Before-and-after scene images:
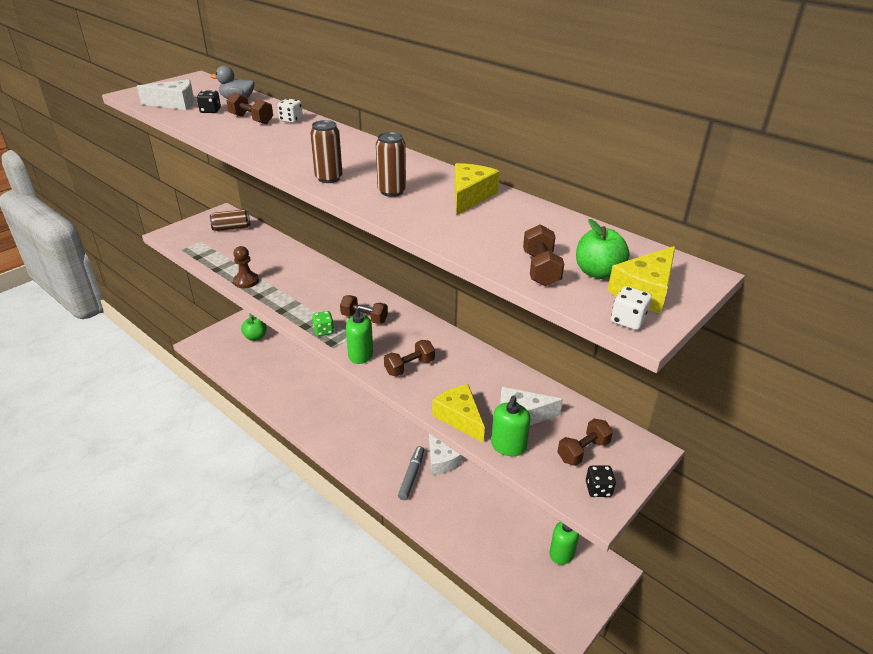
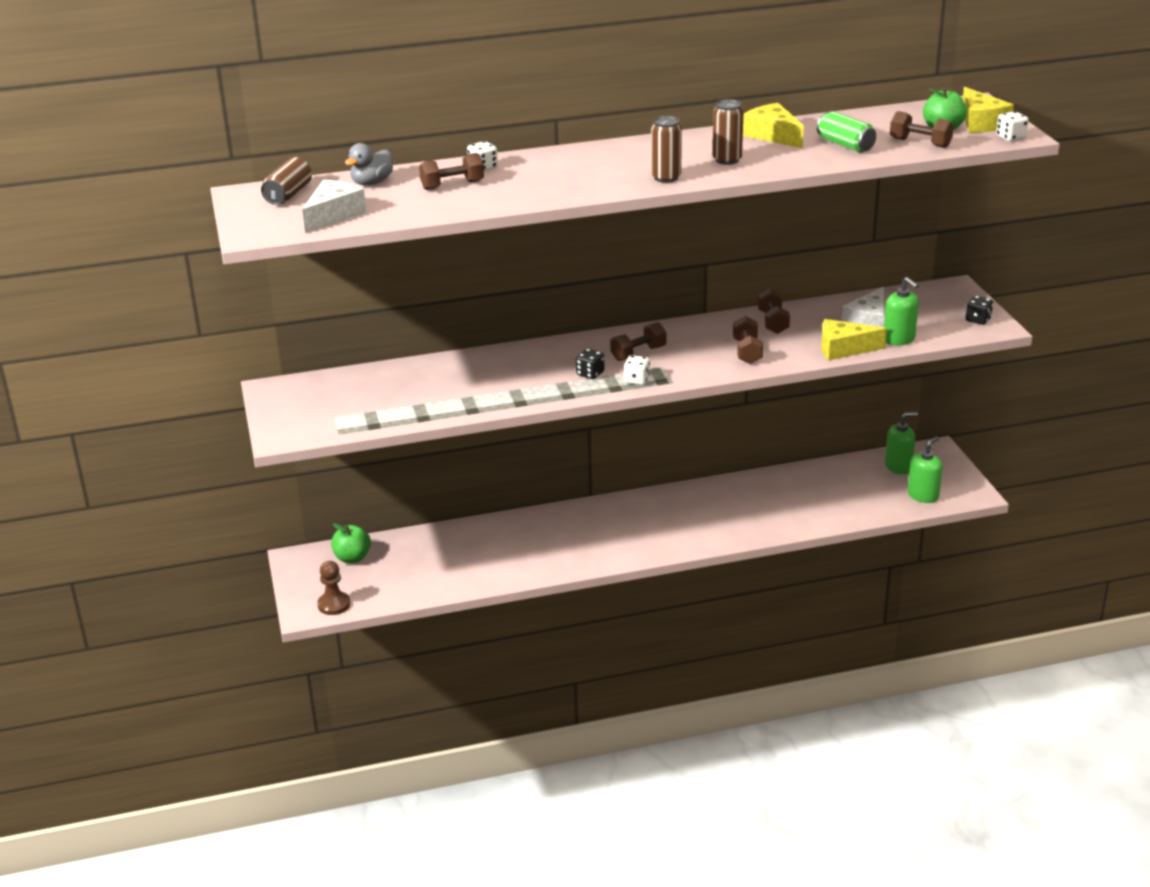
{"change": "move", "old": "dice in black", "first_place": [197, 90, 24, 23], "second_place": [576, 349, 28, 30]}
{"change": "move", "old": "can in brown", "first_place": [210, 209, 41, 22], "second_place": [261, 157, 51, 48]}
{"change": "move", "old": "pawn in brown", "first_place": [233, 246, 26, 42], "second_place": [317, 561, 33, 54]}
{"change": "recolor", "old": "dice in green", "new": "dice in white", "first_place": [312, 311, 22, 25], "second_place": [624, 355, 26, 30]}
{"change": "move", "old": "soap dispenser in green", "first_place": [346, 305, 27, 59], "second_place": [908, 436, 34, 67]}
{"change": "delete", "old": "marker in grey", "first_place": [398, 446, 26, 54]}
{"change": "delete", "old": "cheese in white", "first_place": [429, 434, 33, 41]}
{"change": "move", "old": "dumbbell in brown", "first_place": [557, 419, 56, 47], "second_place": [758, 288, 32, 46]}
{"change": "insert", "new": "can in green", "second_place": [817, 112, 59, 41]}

> _What you will do_
Word for word, return all the entries and skip their pictures.

> _Reply to the task_
{"change": "move", "old": "dice in black", "first_place": [197, 90, 24, 23], "second_place": [576, 349, 28, 30]}
{"change": "move", "old": "can in brown", "first_place": [210, 209, 41, 22], "second_place": [261, 157, 51, 48]}
{"change": "move", "old": "pawn in brown", "first_place": [233, 246, 26, 42], "second_place": [317, 561, 33, 54]}
{"change": "recolor", "old": "dice in green", "new": "dice in white", "first_place": [312, 311, 22, 25], "second_place": [624, 355, 26, 30]}
{"change": "move", "old": "soap dispenser in green", "first_place": [346, 305, 27, 59], "second_place": [908, 436, 34, 67]}
{"change": "delete", "old": "marker in grey", "first_place": [398, 446, 26, 54]}
{"change": "delete", "old": "cheese in white", "first_place": [429, 434, 33, 41]}
{"change": "move", "old": "dumbbell in brown", "first_place": [557, 419, 56, 47], "second_place": [758, 288, 32, 46]}
{"change": "insert", "new": "can in green", "second_place": [817, 112, 59, 41]}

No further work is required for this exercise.